### TASK PROMPT
Read the records beneath this task and copy every line that contains the string "stick".

Entries taken from a collection
☆ ☆ ☆
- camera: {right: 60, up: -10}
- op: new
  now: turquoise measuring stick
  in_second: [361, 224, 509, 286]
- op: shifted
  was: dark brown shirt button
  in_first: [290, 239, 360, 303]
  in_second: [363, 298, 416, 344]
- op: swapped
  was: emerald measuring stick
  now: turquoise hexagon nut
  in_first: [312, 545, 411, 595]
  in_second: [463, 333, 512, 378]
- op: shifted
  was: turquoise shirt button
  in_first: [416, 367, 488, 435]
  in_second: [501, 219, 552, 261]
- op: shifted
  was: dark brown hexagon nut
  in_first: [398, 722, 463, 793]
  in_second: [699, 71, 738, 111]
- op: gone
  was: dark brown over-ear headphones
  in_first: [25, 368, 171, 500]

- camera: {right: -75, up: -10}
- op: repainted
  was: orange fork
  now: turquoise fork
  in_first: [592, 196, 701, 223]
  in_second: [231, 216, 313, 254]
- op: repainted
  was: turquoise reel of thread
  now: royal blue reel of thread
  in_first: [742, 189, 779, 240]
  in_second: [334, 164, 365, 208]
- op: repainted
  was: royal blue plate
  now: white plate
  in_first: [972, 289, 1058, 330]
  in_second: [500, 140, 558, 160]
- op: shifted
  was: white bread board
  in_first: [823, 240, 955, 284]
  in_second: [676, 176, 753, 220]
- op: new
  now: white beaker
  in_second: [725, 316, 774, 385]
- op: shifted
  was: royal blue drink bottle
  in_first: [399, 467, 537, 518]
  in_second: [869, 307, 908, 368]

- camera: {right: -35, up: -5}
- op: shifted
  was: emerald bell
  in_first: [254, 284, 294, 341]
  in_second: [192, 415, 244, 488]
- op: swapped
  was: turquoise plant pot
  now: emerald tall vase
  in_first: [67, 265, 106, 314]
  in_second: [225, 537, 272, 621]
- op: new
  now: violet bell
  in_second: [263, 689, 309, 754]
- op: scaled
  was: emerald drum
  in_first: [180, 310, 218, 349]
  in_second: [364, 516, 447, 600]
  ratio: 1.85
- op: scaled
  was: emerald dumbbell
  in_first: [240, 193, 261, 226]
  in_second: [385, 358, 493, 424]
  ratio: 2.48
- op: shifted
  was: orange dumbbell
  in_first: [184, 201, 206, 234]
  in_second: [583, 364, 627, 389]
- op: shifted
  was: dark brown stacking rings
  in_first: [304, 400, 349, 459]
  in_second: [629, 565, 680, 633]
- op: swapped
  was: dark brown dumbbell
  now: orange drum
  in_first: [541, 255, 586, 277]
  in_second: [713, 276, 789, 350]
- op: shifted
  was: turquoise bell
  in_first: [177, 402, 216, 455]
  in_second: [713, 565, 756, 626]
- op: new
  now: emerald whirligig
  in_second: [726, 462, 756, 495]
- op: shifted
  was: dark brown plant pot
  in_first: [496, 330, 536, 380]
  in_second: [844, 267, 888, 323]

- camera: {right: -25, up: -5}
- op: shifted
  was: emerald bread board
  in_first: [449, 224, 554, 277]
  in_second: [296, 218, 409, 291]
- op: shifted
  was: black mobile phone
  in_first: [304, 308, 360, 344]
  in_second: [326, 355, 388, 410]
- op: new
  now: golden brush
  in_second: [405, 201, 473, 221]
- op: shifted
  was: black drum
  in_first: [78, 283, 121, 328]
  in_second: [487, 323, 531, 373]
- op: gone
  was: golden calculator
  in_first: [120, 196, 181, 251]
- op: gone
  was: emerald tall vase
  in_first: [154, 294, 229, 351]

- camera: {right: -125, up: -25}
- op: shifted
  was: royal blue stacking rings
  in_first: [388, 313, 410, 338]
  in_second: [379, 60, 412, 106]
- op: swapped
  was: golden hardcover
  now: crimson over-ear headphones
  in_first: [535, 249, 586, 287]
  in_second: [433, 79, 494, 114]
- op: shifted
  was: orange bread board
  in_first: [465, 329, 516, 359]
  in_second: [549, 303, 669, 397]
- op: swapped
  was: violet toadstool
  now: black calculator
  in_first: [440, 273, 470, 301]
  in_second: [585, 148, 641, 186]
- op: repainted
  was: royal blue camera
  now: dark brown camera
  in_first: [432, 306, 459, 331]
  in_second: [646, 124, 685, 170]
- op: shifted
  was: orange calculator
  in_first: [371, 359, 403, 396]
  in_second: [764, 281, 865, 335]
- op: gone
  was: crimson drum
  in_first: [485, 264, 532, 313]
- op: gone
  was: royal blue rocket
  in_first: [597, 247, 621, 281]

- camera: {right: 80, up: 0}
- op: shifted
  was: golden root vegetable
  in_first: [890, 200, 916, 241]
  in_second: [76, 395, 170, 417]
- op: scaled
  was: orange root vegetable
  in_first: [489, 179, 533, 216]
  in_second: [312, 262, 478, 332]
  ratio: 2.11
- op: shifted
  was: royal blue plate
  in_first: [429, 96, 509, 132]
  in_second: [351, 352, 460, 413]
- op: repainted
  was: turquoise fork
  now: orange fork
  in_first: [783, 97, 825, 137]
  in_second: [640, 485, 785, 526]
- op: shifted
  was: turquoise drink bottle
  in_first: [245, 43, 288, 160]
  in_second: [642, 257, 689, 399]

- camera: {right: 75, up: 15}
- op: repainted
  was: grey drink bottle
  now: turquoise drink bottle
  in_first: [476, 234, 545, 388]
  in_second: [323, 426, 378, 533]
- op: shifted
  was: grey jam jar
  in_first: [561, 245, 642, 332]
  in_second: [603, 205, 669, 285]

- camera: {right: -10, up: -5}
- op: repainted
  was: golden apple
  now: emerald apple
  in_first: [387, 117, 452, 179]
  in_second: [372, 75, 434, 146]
☆ ☆ ☆
### TASK ANSWER
  now: turquoise measuring stick
  was: emerald measuring stick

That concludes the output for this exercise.